[Records from a collection]

|---|

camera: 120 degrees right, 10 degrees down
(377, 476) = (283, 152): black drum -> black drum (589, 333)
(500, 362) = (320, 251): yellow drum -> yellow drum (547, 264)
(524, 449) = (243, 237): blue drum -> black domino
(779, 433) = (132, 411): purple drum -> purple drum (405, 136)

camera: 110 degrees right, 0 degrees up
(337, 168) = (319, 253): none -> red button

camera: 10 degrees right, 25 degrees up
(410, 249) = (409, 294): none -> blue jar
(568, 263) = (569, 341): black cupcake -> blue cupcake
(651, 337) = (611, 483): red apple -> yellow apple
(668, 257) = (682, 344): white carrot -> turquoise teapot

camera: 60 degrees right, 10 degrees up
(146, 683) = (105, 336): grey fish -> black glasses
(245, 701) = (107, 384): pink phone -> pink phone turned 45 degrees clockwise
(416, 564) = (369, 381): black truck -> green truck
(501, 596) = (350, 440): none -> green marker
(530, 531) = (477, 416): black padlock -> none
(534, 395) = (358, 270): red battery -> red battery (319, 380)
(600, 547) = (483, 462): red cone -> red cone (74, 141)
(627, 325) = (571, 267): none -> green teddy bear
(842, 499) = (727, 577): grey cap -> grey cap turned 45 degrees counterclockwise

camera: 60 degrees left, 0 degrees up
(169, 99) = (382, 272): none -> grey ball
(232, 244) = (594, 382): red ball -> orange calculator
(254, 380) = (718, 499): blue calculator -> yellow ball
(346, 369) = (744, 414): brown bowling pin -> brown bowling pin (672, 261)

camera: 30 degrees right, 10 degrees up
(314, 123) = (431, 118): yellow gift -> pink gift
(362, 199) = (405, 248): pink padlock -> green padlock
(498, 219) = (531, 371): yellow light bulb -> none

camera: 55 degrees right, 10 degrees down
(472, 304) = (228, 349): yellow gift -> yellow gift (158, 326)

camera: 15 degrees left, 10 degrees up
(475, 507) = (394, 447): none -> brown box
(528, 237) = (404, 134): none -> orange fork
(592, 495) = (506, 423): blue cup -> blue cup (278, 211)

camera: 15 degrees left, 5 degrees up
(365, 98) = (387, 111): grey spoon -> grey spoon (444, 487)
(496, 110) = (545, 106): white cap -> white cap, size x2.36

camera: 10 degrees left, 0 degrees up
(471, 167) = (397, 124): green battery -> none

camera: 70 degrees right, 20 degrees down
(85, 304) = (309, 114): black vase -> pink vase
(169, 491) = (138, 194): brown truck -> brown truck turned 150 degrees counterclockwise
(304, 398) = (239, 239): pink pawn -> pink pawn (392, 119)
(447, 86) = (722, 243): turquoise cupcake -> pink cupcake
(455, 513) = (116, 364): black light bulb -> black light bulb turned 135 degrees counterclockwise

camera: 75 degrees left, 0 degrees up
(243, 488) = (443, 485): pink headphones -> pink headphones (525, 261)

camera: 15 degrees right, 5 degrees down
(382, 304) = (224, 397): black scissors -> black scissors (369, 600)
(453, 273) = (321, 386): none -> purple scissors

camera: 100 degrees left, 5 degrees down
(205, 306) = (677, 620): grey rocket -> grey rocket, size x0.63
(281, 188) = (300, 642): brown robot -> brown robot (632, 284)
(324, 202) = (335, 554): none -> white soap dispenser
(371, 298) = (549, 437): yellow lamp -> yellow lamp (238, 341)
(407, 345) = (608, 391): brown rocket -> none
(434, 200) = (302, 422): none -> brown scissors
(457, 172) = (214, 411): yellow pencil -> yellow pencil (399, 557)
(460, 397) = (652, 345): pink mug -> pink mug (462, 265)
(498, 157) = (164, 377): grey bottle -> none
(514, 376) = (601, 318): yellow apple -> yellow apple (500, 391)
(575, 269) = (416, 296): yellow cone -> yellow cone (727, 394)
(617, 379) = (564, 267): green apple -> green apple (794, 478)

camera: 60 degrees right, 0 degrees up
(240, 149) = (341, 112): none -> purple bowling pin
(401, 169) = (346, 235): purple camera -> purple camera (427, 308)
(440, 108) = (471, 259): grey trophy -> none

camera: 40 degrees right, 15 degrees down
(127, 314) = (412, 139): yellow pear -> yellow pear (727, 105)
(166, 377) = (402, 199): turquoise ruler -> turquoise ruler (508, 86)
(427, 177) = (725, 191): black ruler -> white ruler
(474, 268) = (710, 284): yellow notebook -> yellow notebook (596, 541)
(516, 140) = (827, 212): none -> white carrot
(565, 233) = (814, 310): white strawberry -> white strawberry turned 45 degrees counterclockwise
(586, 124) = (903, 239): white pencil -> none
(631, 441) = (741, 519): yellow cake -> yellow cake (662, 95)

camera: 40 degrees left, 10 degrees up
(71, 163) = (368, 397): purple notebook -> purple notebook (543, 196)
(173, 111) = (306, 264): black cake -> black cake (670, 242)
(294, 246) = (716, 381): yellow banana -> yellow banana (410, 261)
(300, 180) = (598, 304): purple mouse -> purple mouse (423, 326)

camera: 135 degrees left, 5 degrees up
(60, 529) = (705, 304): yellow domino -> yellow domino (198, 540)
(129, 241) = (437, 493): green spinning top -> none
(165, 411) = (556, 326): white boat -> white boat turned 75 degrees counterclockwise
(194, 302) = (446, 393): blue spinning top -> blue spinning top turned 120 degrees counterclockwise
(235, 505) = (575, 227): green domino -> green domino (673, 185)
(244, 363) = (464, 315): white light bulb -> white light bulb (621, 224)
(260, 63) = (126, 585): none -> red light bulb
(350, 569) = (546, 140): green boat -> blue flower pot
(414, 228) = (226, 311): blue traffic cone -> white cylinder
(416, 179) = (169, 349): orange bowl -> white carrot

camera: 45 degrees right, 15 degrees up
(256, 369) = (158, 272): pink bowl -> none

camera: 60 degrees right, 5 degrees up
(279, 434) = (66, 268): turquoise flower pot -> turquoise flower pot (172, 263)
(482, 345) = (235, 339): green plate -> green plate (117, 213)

|---|

» **Exercise brief**: Copy out each line of the data above, exactly, if it lies between the line holding "(232, 244) = (594, 382): red" and the line holding "camera: 15 degrees left, 5 degrees up", inclusive; copy no other line.

» **Task result**:
(232, 244) = (594, 382): red ball -> orange calculator
(254, 380) = (718, 499): blue calculator -> yellow ball
(346, 369) = (744, 414): brown bowling pin -> brown bowling pin (672, 261)

camera: 30 degrees right, 10 degrees up
(314, 123) = (431, 118): yellow gift -> pink gift
(362, 199) = (405, 248): pink padlock -> green padlock
(498, 219) = (531, 371): yellow light bulb -> none

camera: 55 degrees right, 10 degrees down
(472, 304) = (228, 349): yellow gift -> yellow gift (158, 326)

camera: 15 degrees left, 10 degrees up
(475, 507) = (394, 447): none -> brown box
(528, 237) = (404, 134): none -> orange fork
(592, 495) = (506, 423): blue cup -> blue cup (278, 211)

camera: 15 degrees left, 5 degrees up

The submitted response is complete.